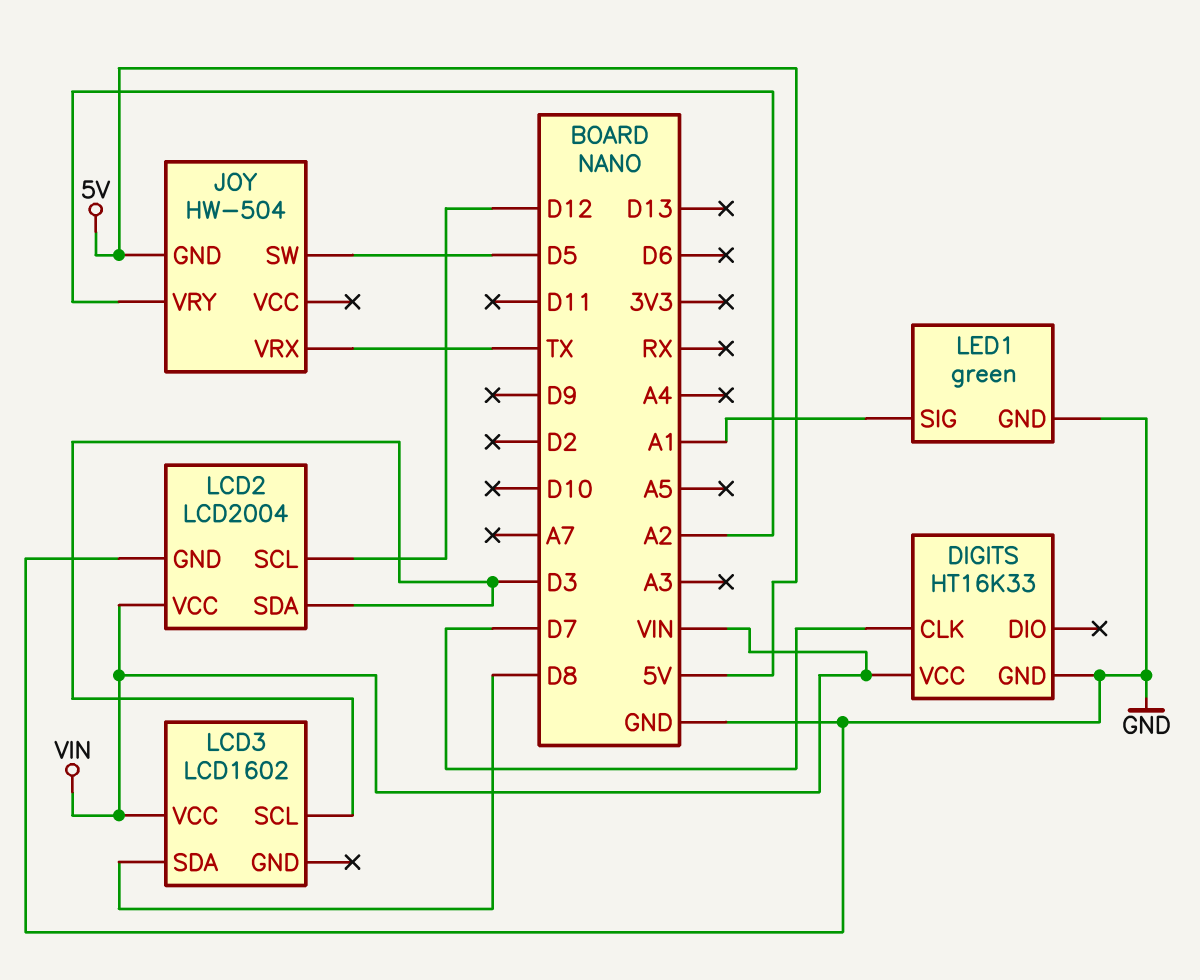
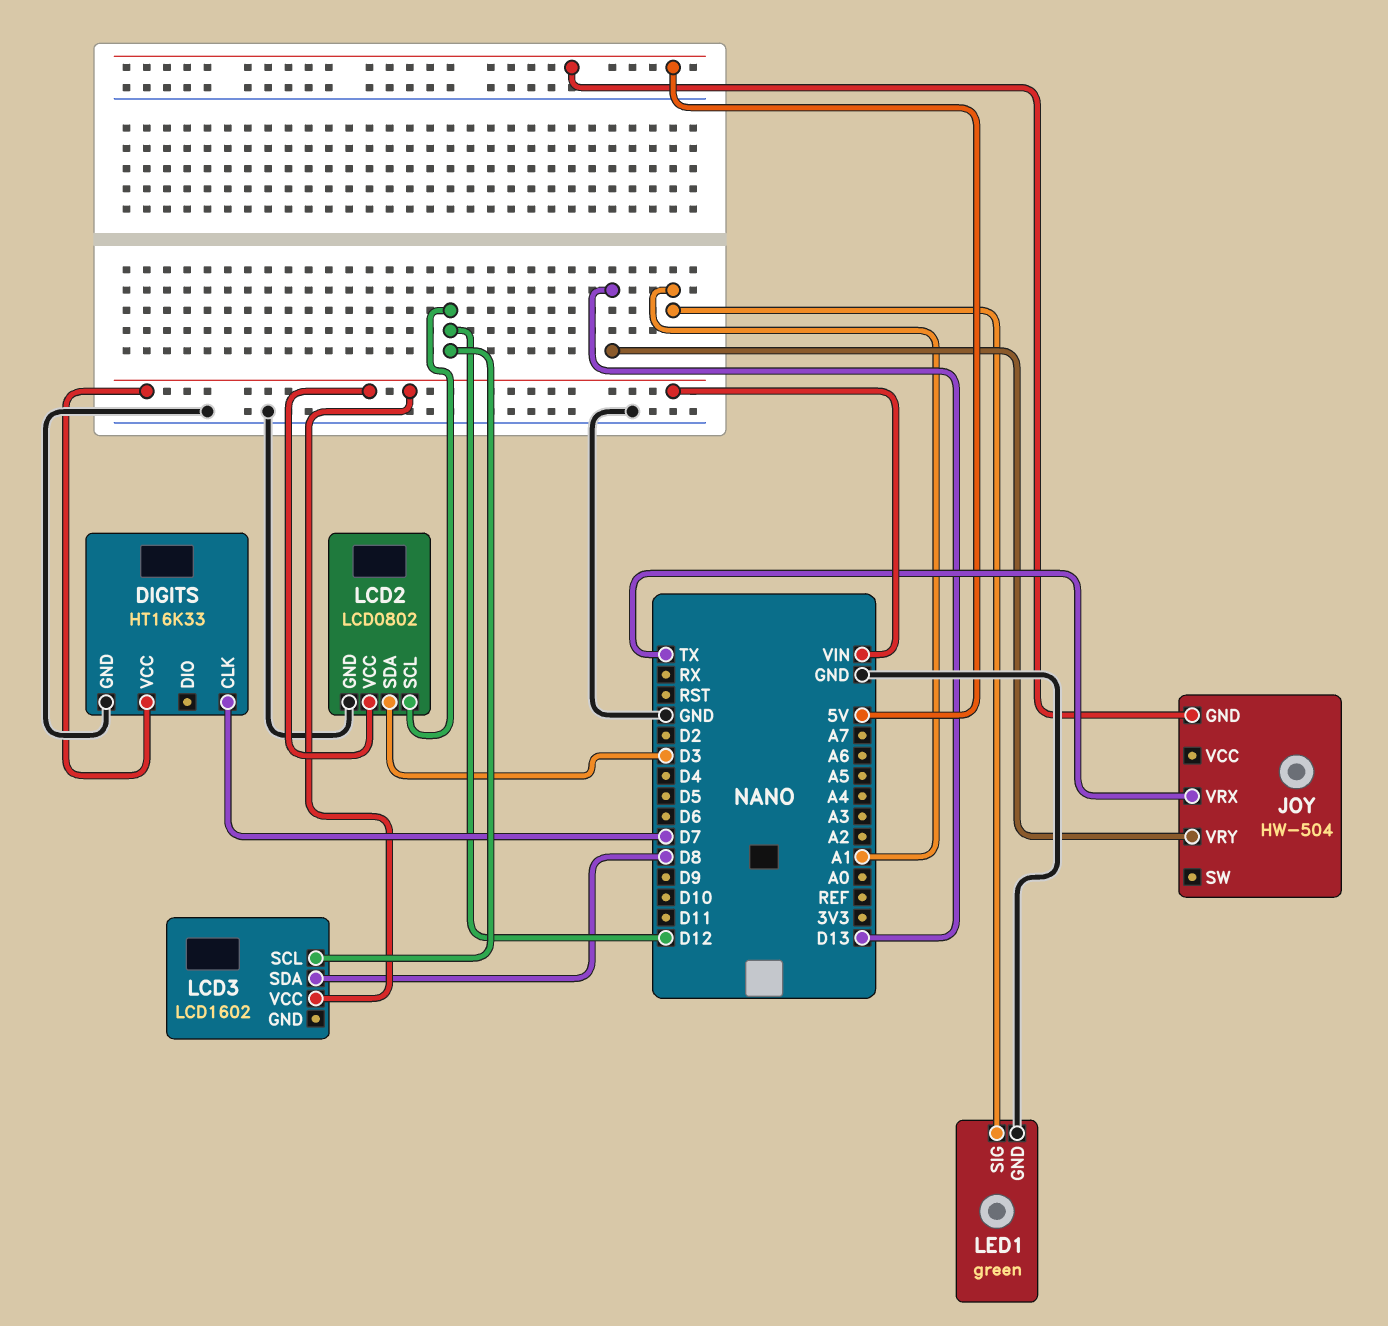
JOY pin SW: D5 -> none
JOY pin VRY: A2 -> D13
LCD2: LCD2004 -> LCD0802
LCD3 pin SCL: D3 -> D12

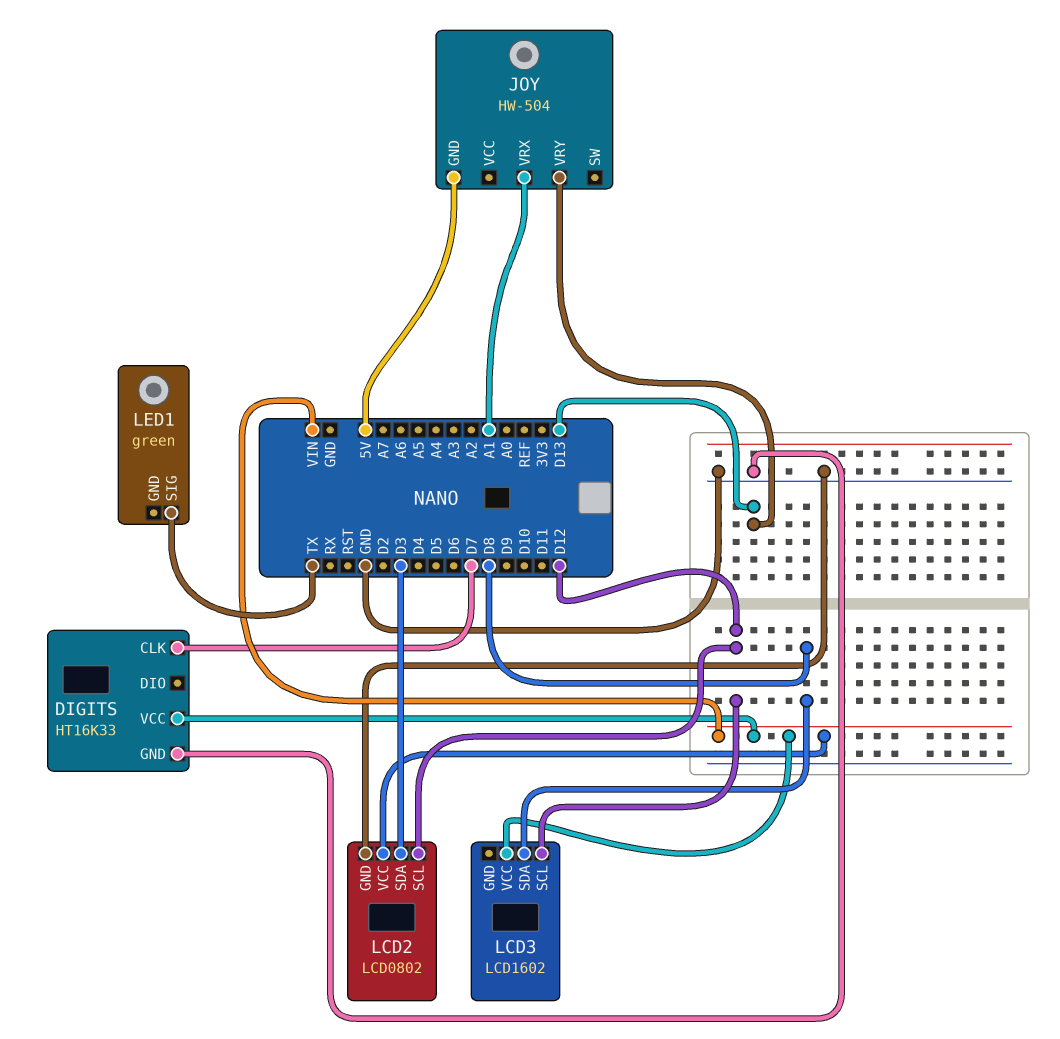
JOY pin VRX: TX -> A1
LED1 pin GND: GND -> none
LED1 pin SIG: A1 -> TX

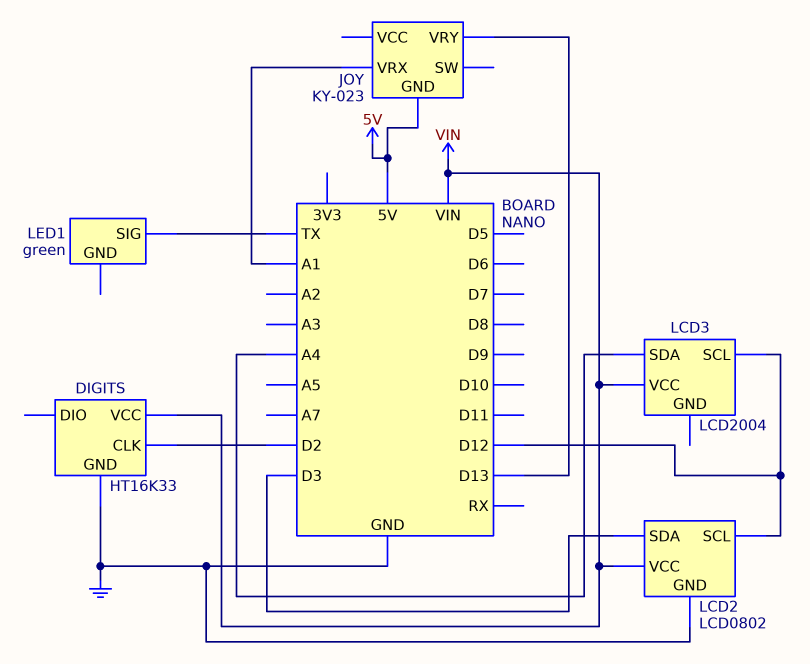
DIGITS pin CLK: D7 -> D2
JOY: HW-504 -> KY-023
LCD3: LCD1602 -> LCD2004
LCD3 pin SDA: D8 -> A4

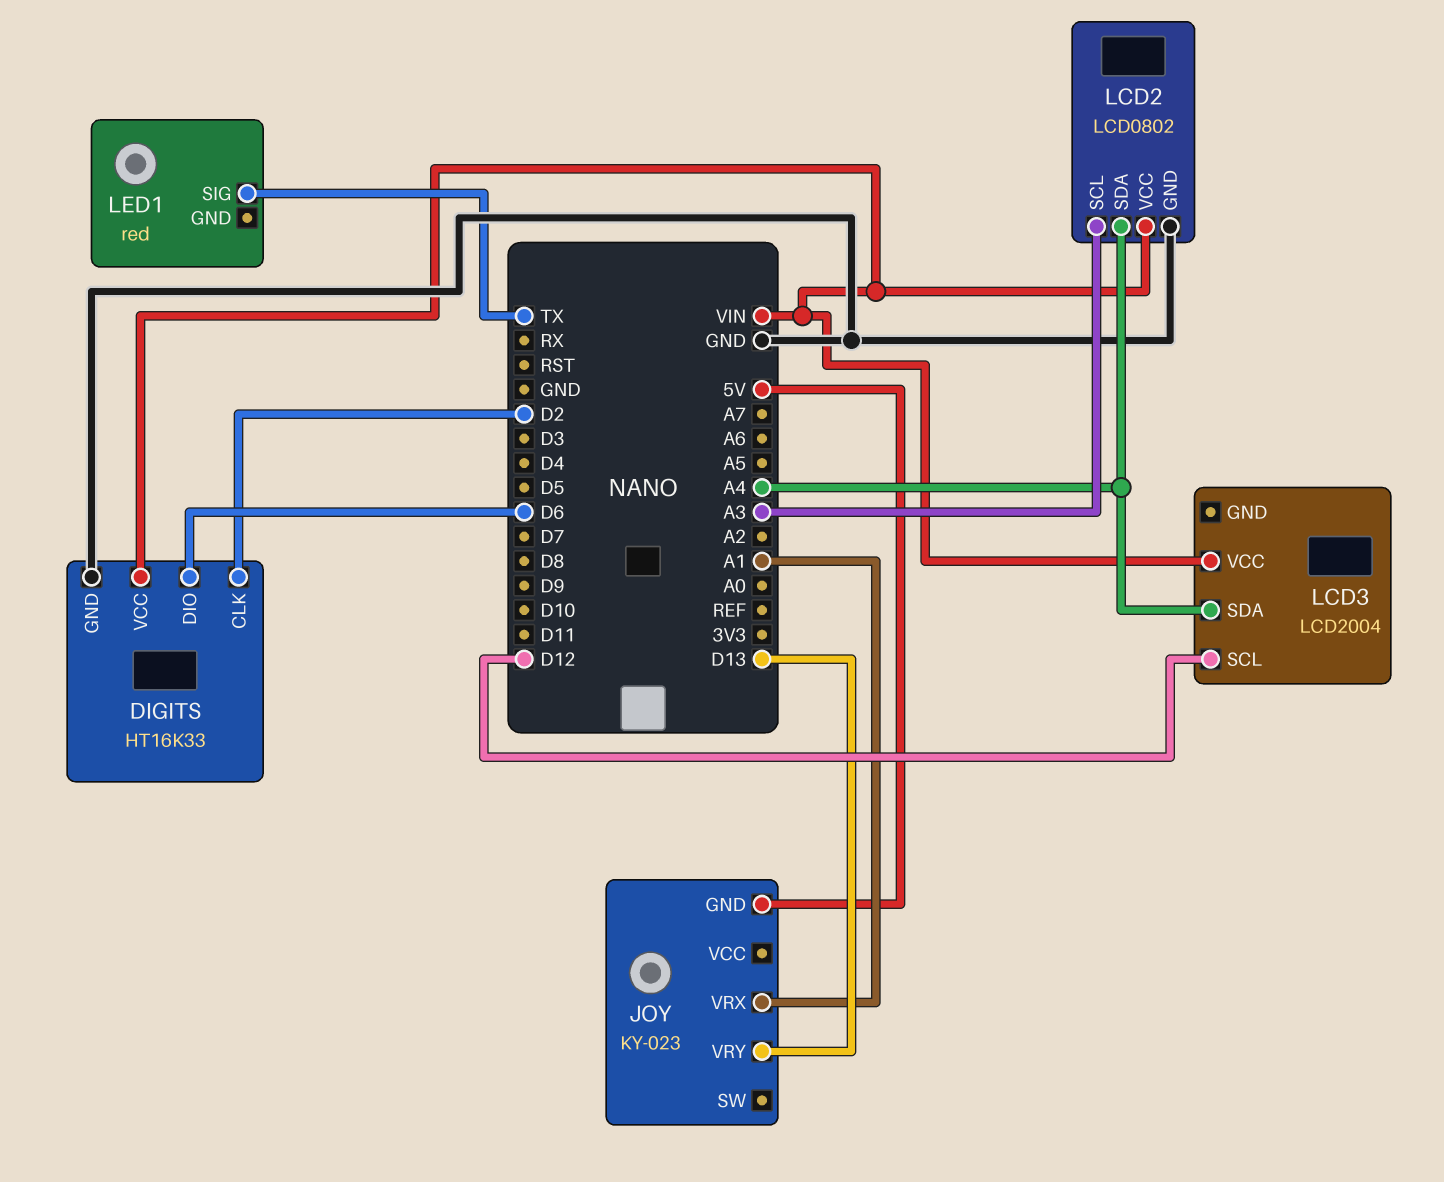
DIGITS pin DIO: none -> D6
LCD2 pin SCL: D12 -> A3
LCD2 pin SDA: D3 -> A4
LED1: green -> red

...

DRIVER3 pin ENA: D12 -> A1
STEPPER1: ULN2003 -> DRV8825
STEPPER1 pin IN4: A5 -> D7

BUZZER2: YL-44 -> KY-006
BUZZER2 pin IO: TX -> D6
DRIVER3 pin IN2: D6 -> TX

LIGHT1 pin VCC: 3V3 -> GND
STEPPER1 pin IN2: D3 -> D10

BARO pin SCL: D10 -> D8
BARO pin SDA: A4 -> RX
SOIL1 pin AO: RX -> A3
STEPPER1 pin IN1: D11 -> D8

> _Work item_
A clean copy is needed of the lines above from the one with "LED1 pin GND: GND -> none" up to and including the one with "LED1: green -> red". Please set it down exactly, with no pictures.

> _Answer box_
LED1 pin GND: GND -> none
LED1 pin SIG: A1 -> TX

DIGITS pin CLK: D7 -> D2
JOY: HW-504 -> KY-023
LCD3: LCD1602 -> LCD2004
LCD3 pin SDA: D8 -> A4

DIGITS pin DIO: none -> D6
LCD2 pin SCL: D12 -> A3
LCD2 pin SDA: D3 -> A4
LED1: green -> red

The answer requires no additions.